== EXERCISE BRIEF ==
Find how many lines in this data contain the string "carton". Respond with only that number.

BEGIN

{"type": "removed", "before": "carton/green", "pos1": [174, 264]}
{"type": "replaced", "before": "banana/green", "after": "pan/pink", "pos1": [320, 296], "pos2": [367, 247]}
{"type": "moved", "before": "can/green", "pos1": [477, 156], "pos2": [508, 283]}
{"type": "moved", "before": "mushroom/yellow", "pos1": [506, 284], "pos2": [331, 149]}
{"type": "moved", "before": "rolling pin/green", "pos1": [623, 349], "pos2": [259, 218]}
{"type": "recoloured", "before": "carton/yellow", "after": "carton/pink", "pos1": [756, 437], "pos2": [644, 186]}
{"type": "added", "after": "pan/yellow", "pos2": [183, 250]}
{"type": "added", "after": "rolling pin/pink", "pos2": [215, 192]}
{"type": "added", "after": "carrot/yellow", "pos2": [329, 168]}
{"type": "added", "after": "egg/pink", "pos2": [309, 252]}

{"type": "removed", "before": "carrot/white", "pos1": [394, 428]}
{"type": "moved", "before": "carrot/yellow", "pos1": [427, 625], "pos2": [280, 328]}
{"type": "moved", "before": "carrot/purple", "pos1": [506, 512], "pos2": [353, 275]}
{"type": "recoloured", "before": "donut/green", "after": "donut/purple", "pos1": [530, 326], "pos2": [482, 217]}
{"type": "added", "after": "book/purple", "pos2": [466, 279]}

END
BEGIN

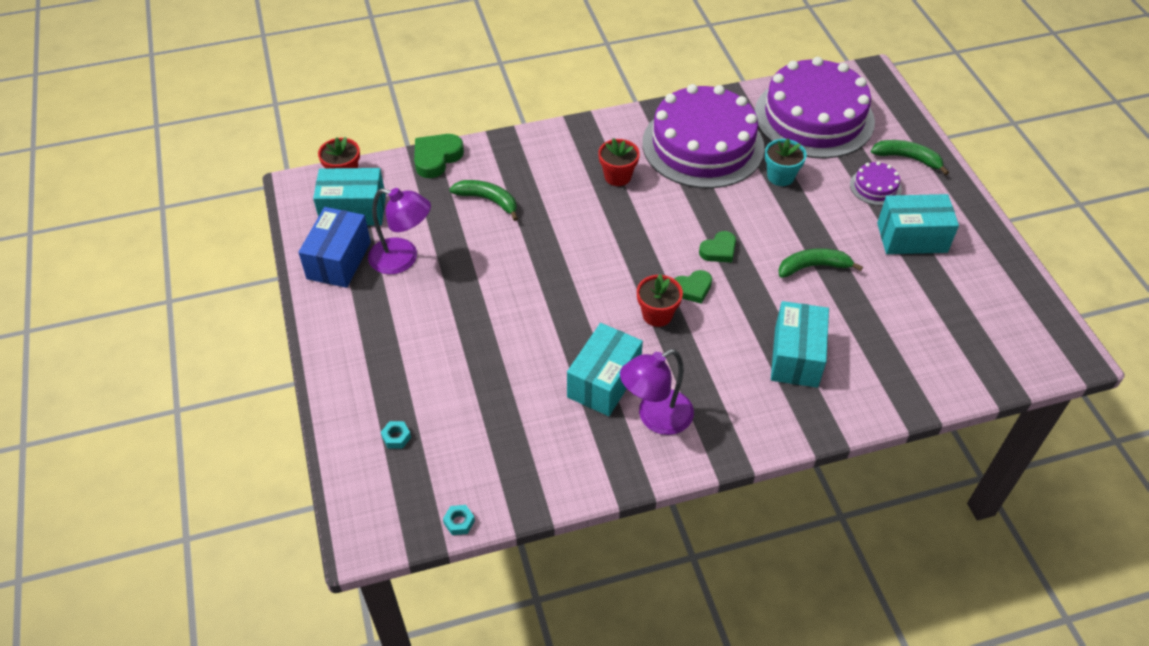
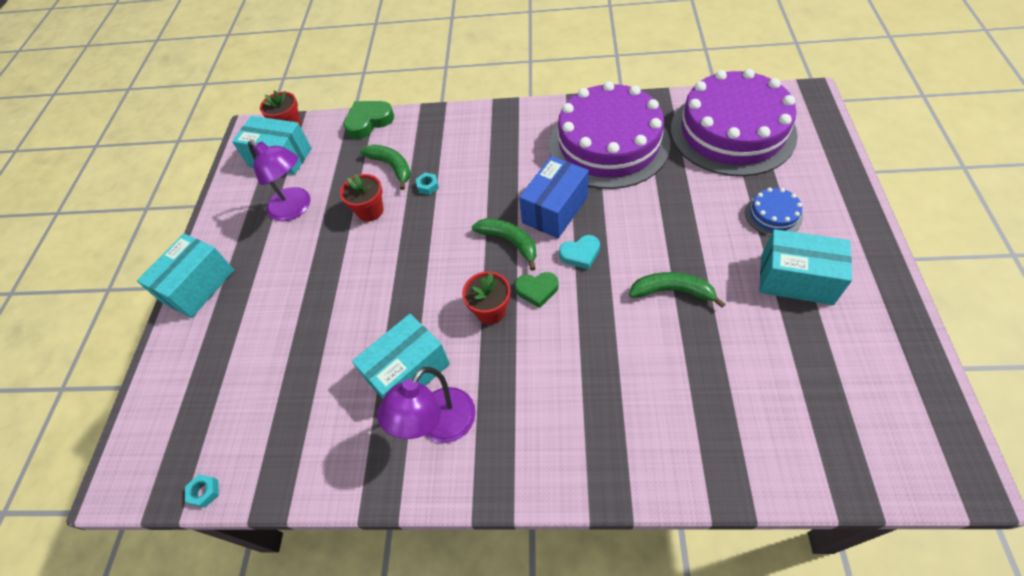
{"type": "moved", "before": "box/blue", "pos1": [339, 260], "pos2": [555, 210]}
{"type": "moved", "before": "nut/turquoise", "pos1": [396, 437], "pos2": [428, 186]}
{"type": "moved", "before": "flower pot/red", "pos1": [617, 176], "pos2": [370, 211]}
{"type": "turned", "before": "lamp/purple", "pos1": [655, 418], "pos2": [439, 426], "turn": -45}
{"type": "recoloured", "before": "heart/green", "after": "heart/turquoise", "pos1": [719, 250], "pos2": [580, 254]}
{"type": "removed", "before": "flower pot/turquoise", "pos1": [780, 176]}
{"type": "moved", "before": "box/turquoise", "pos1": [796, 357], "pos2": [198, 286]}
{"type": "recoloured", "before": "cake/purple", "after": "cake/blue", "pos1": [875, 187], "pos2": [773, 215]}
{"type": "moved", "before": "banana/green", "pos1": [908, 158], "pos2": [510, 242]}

END

== OUTPUT FOR THIS TASK ==
2